#### Task
Write out the line that holds "SD pin SCK: 10 -> A1" together with every line that follows it to the end of the material below, exactly. Omit the pictures.

#### Source material
────────────────────

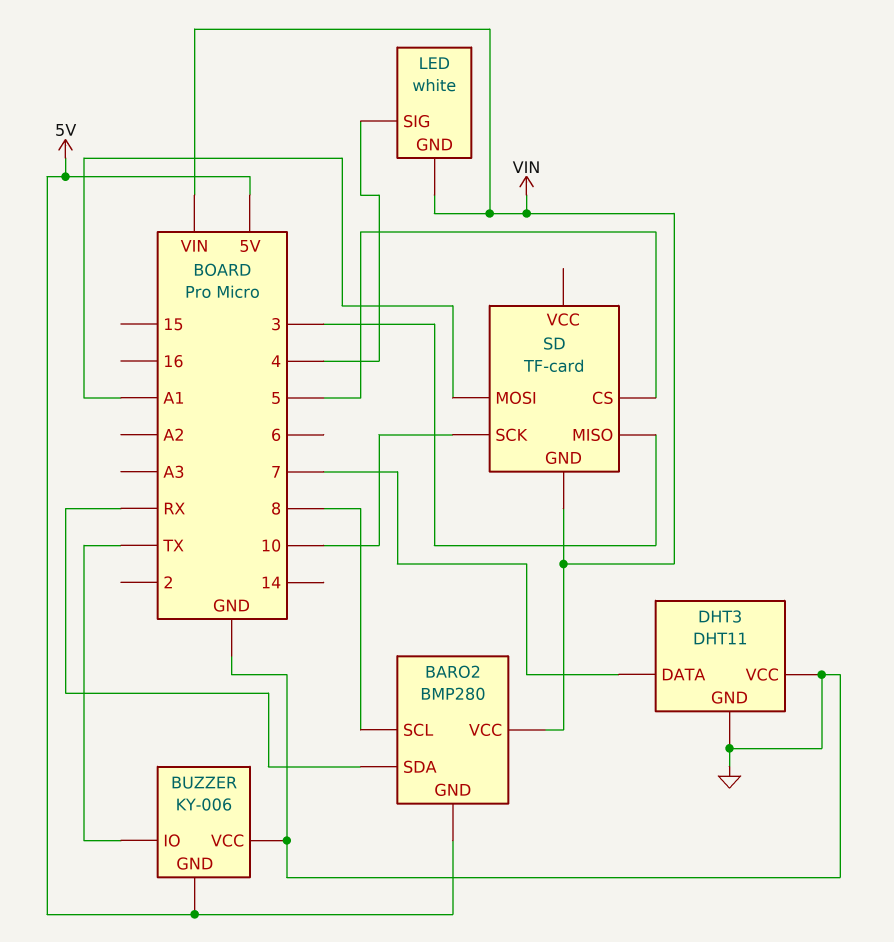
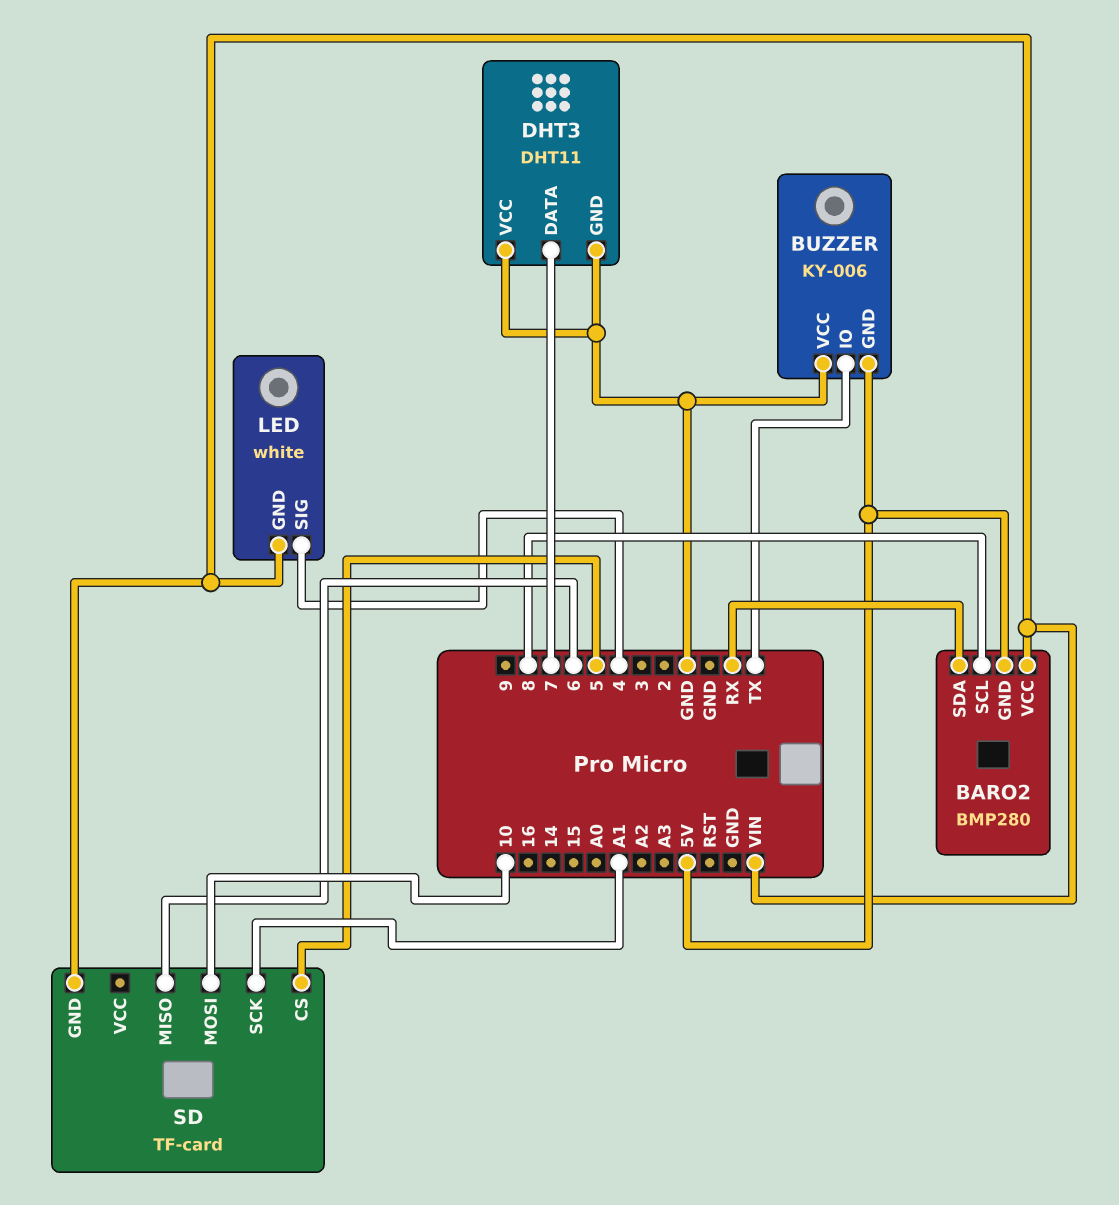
SD pin MISO: 3 -> 6
SD pin MOSI: A1 -> 10
SD pin SCK: 10 -> A1

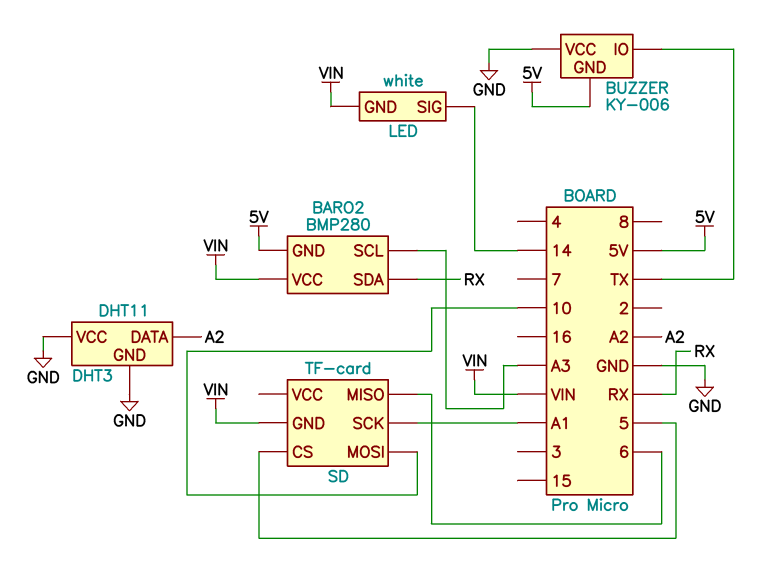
BARO2 pin SCL: 8 -> A3
DHT3 pin DATA: 7 -> A2
LED pin SIG: 4 -> 14

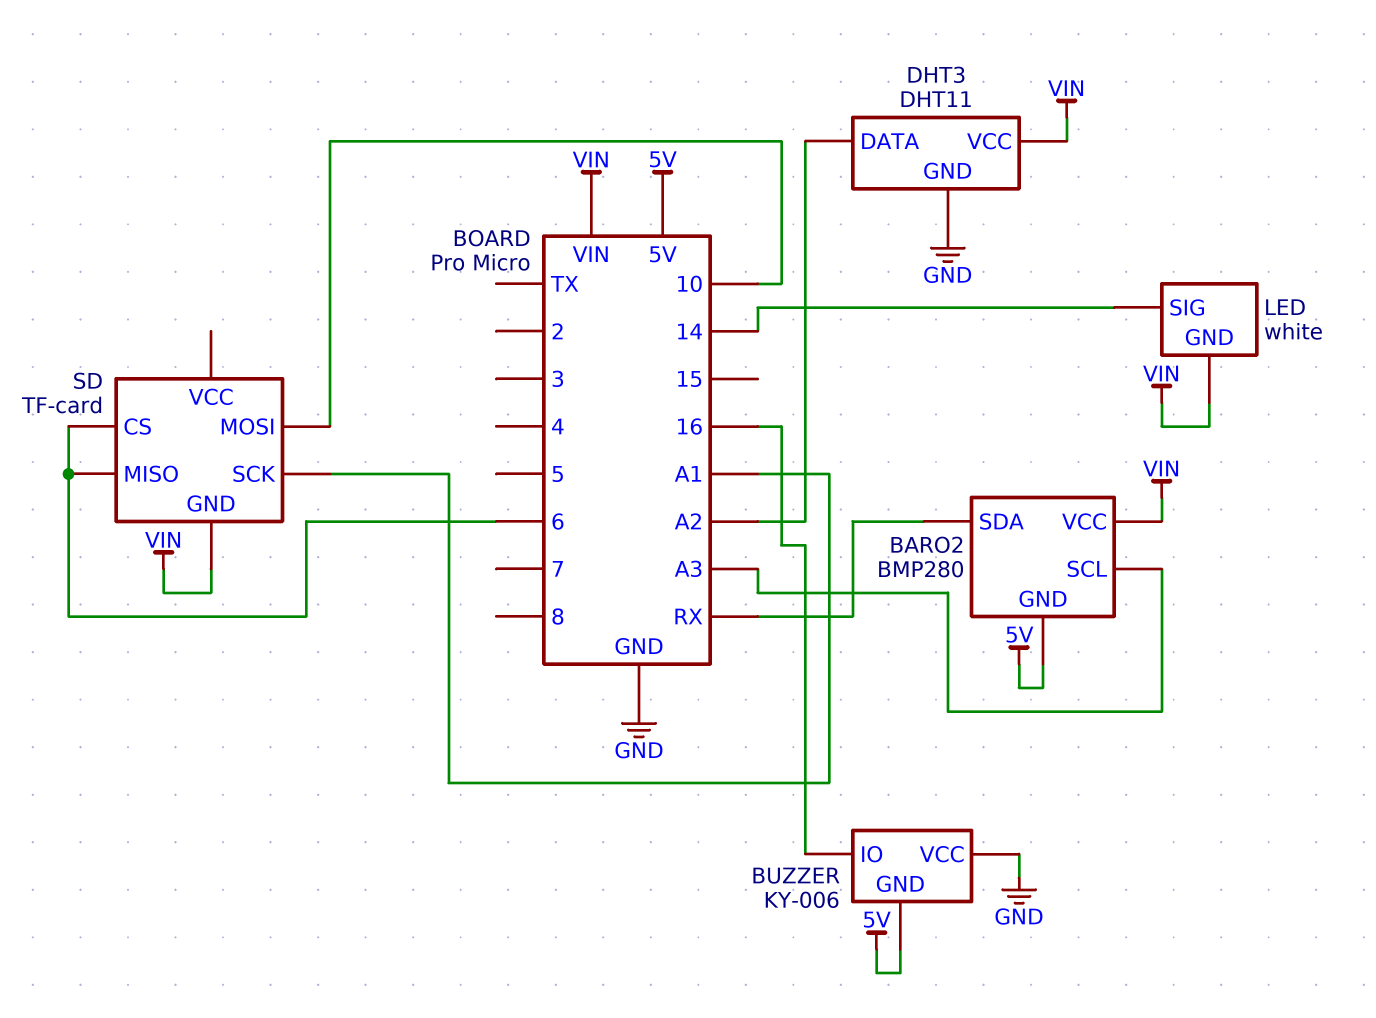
BUZZER pin IO: TX -> 16
DHT3 pin VCC: GND -> VIN
SD pin CS: 5 -> 6

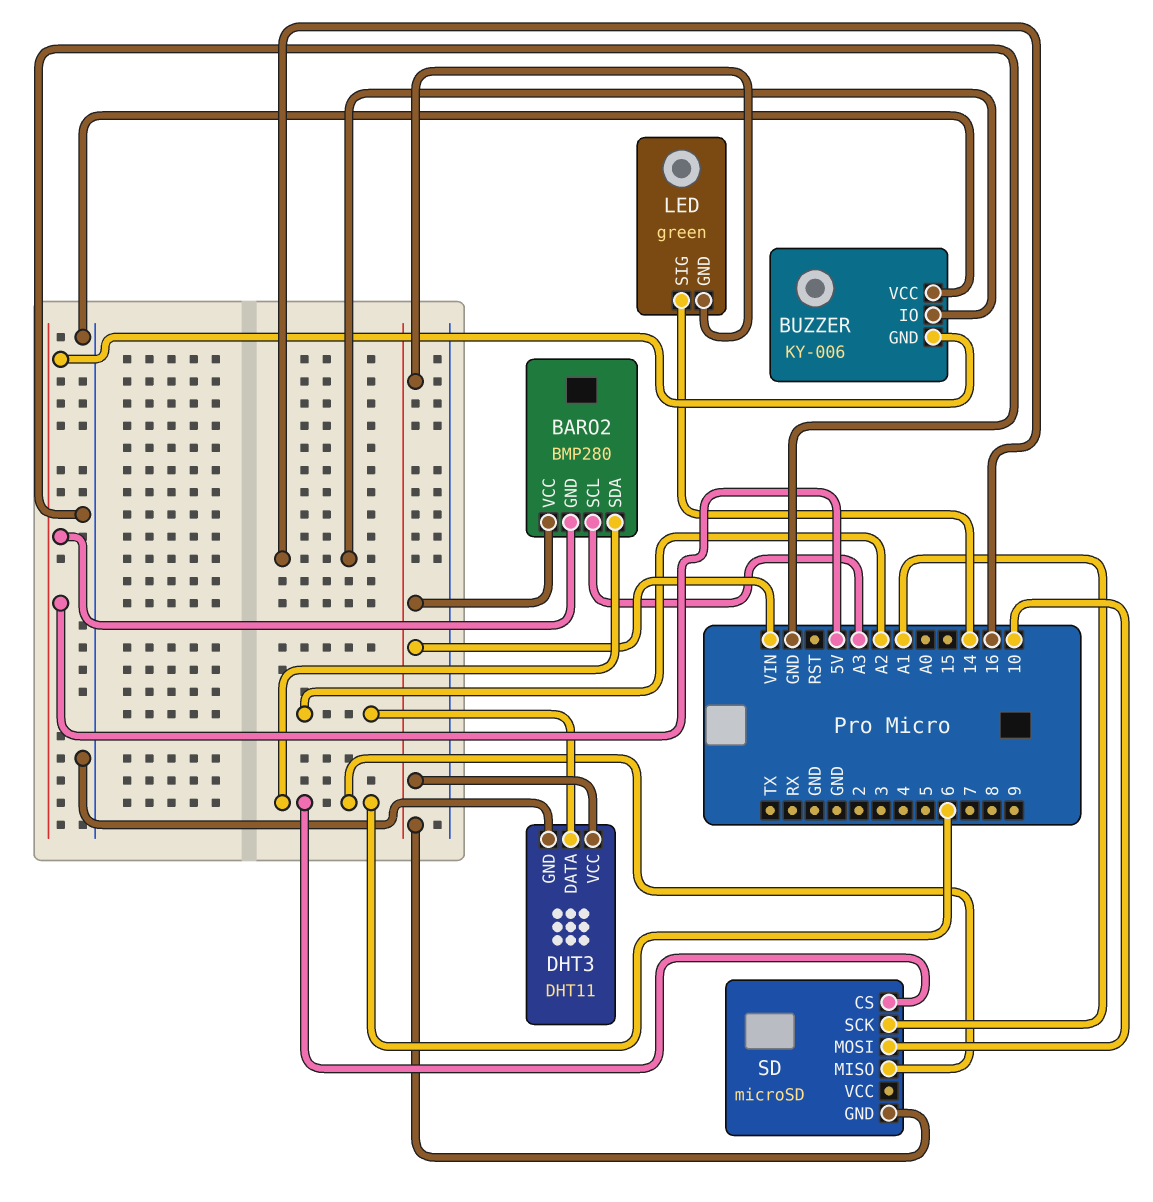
BARO2 pin SDA: RX -> 6
LED: white -> green
SD: TF-card -> microSD

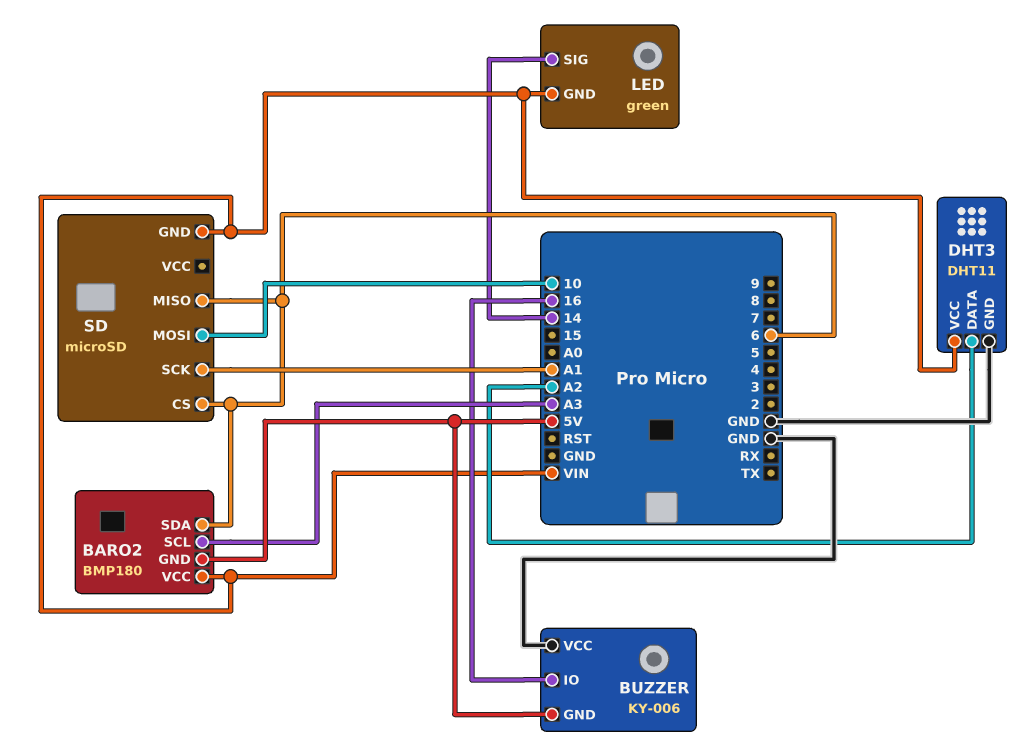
BARO2: BMP280 -> BMP180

────────────────────

#### Response box
SD pin SCK: 10 -> A1

BARO2 pin SCL: 8 -> A3
DHT3 pin DATA: 7 -> A2
LED pin SIG: 4 -> 14

BUZZER pin IO: TX -> 16
DHT3 pin VCC: GND -> VIN
SD pin CS: 5 -> 6

BARO2 pin SDA: RX -> 6
LED: white -> green
SD: TF-card -> microSD

BARO2: BMP280 -> BMP180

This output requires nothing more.